## DIRECTIONS FOR THIS TASK
All of the listing, from first line to last, should be output exactly; the pictures stay out.

## SUPPLIED ENTRIES
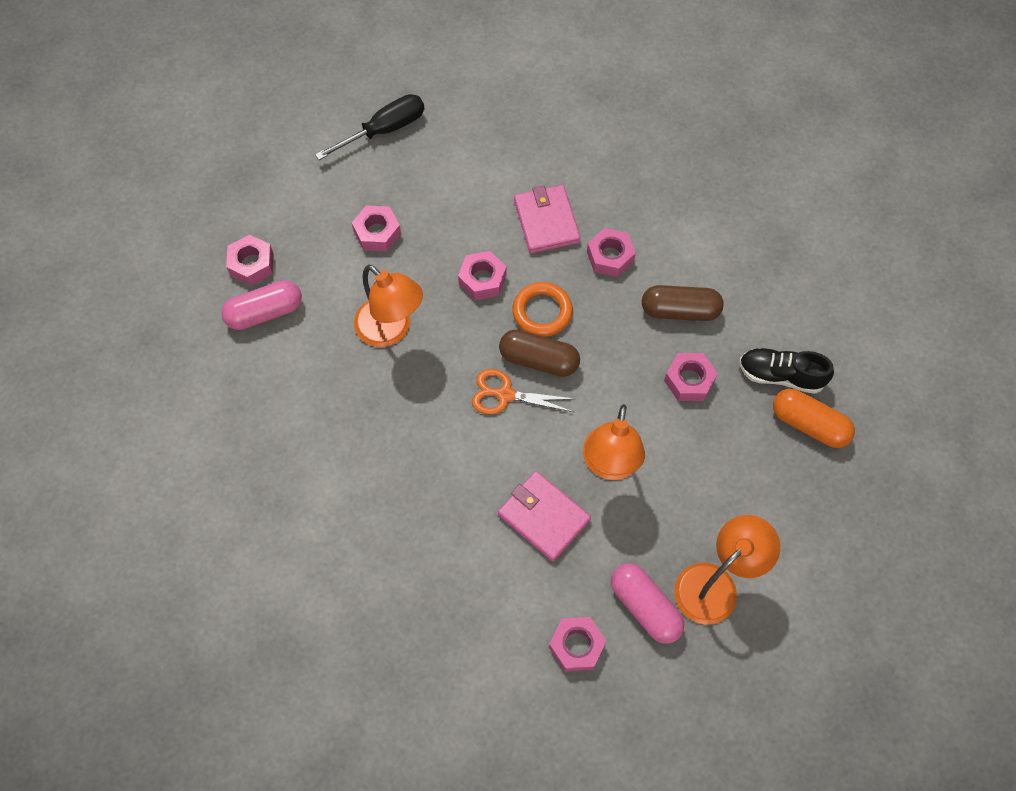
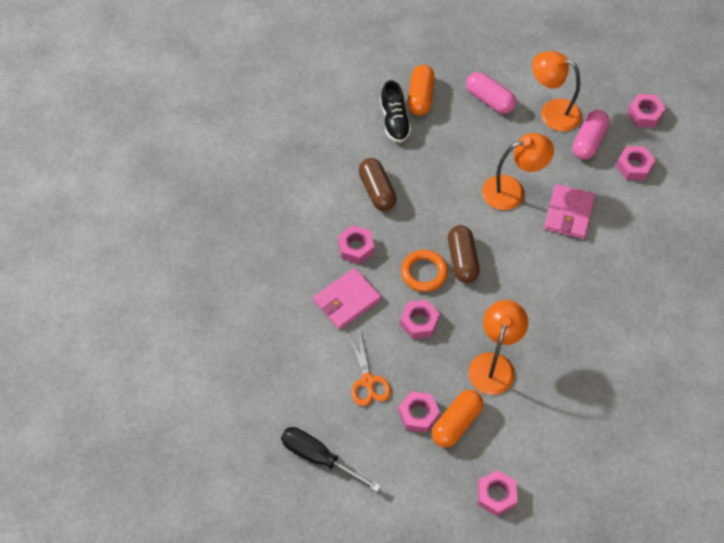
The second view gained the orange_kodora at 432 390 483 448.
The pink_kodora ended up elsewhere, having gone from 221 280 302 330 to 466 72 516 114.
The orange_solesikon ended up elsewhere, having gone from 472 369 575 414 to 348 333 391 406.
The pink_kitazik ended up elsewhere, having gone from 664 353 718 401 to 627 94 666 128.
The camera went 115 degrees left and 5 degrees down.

## EXERCISE RESPONSE
The second view gained the orange_kodora at 432 390 483 448.
The pink_kodora ended up elsewhere, having gone from 221 280 302 330 to 466 72 516 114.
The orange_solesikon ended up elsewhere, having gone from 472 369 575 414 to 348 333 391 406.
The pink_kitazik ended up elsewhere, having gone from 664 353 718 401 to 627 94 666 128.
The camera went 115 degrees left and 5 degrees down.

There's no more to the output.